■ TASK DESCRIPTION ■
Copy the data that follows, character for character, minus the pictures.

■ RECORDED DATA ■

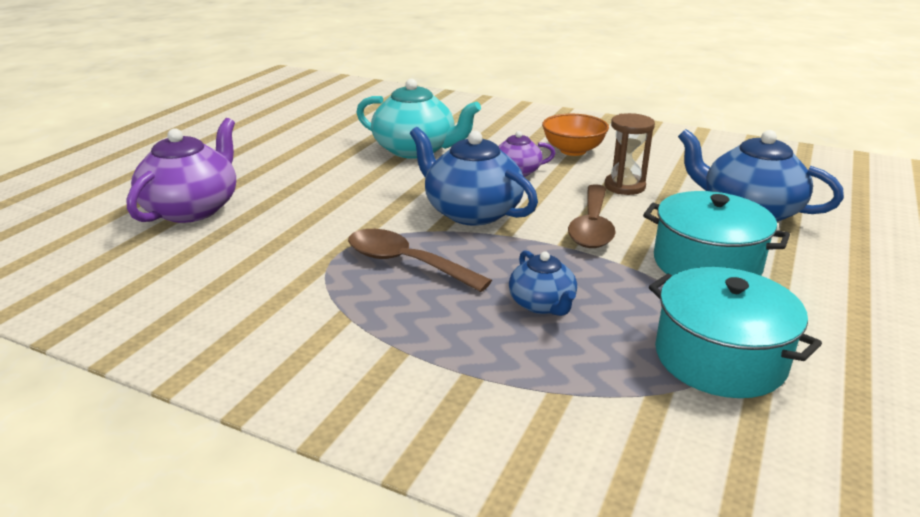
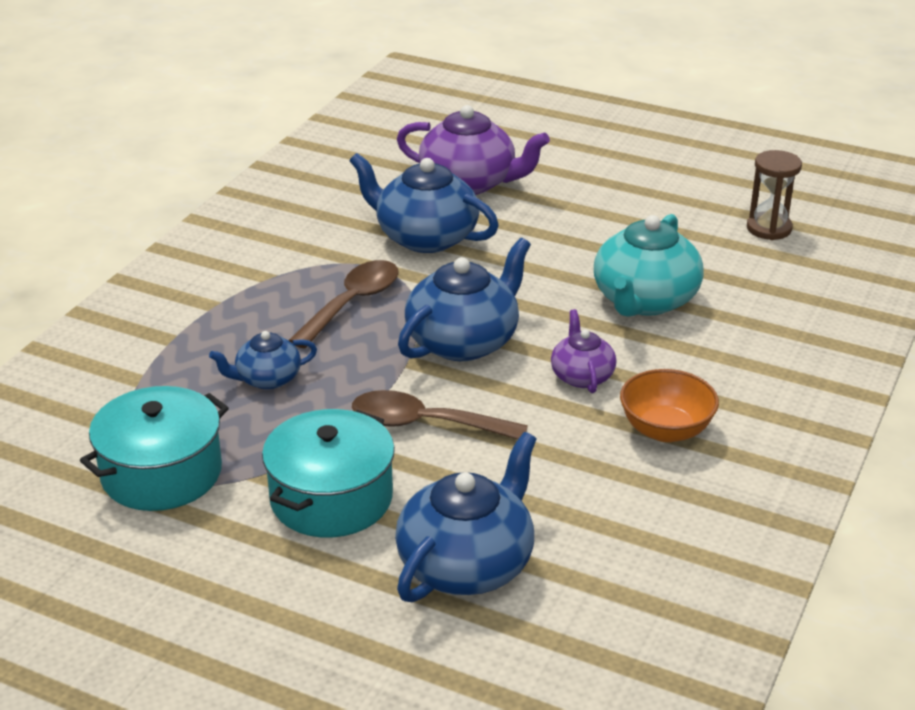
camera: 90 degrees right, 5 degrees up
brown hourglass [605,113,655,195] -> brown hourglass moved to [747,150,802,240]
none -> blue teapot [349,153,499,253]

■ SOLVED EXERCISE ■
camera: 90 degrees right, 5 degrees up
brown hourglass [605,113,655,195] -> brown hourglass moved to [747,150,802,240]
none -> blue teapot [349,153,499,253]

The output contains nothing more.